EXERCISE AIM. All records, exactly as written, minus the pictures: copy them out.
━━━━━━━━
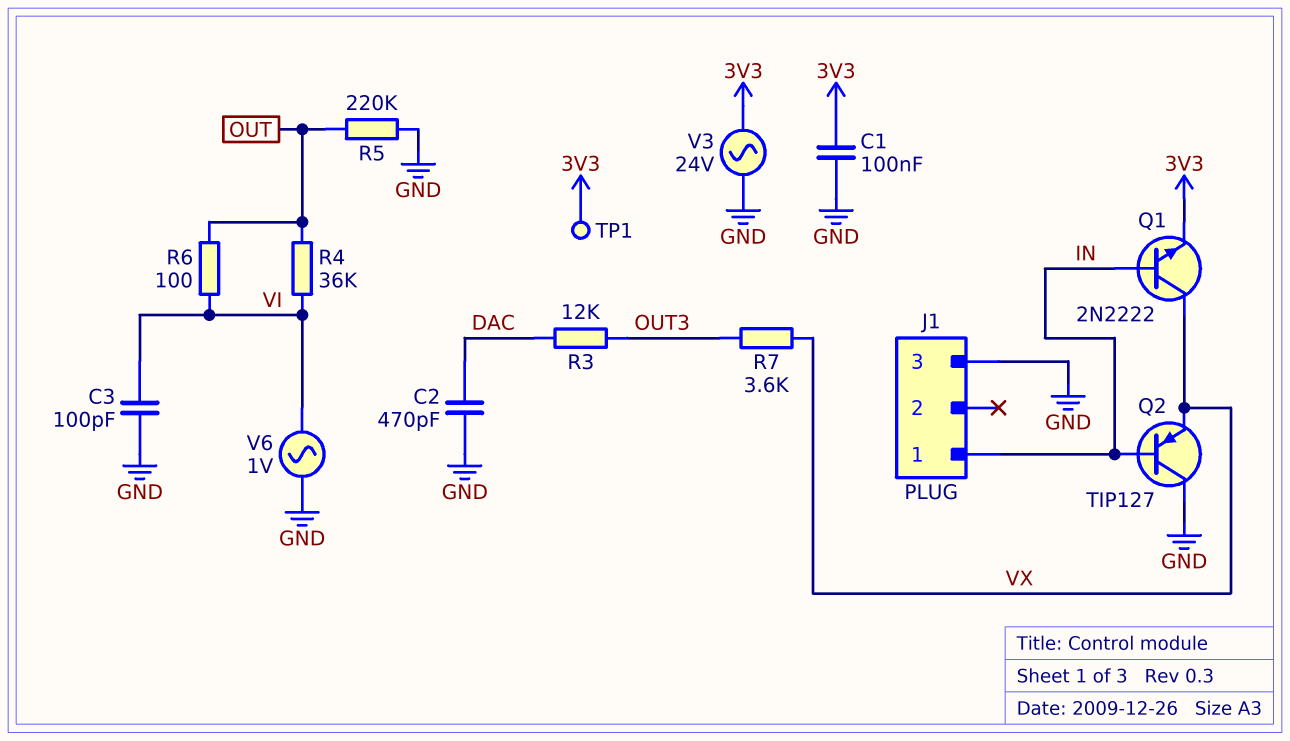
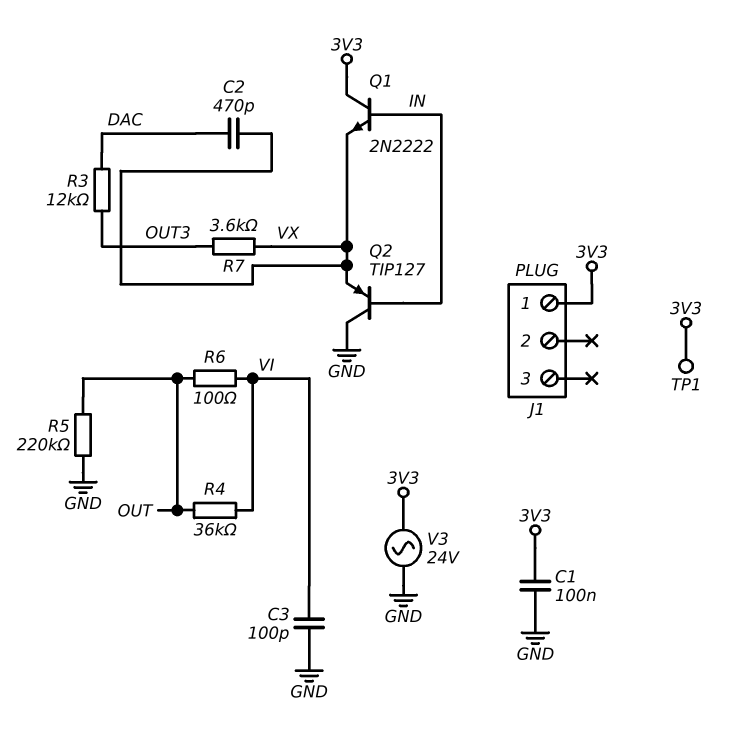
C2: 470pF (DAC, GND) -> 470pF (DAC, VX)
J1 pin 1: IN -> 3V3
J1 pin 3: GND -> none
Q1: NPN 2N2222 (B IN, C VX, E 3V3) -> NPN 2N2222 (B IN, C 3V3, E VX)
V6: AC 1V (GND, VI) -> none

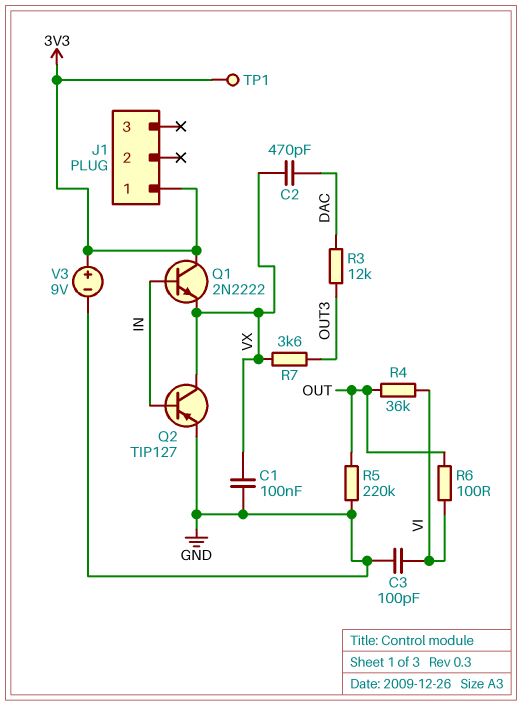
C1: 100nF (3V3, GND) -> 100nF (GND, VX)
Q2: PNP TIP127 (B IN, C GND, E VX) -> PNP TIP127 (B IN, C VX, E GND)
V3: AC 24V (3V3, GND) -> 9V (plus 3V3, minus GND)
━━━━━━━━
RESULT.
C2: 470pF (DAC, GND) -> 470pF (DAC, VX)
J1 pin 1: IN -> 3V3
J1 pin 3: GND -> none
Q1: NPN 2N2222 (B IN, C VX, E 3V3) -> NPN 2N2222 (B IN, C 3V3, E VX)
V6: AC 1V (GND, VI) -> none

C1: 100nF (3V3, GND) -> 100nF (GND, VX)
Q2: PNP TIP127 (B IN, C GND, E VX) -> PNP TIP127 (B IN, C VX, E GND)
V3: AC 24V (3V3, GND) -> 9V (plus 3V3, minus GND)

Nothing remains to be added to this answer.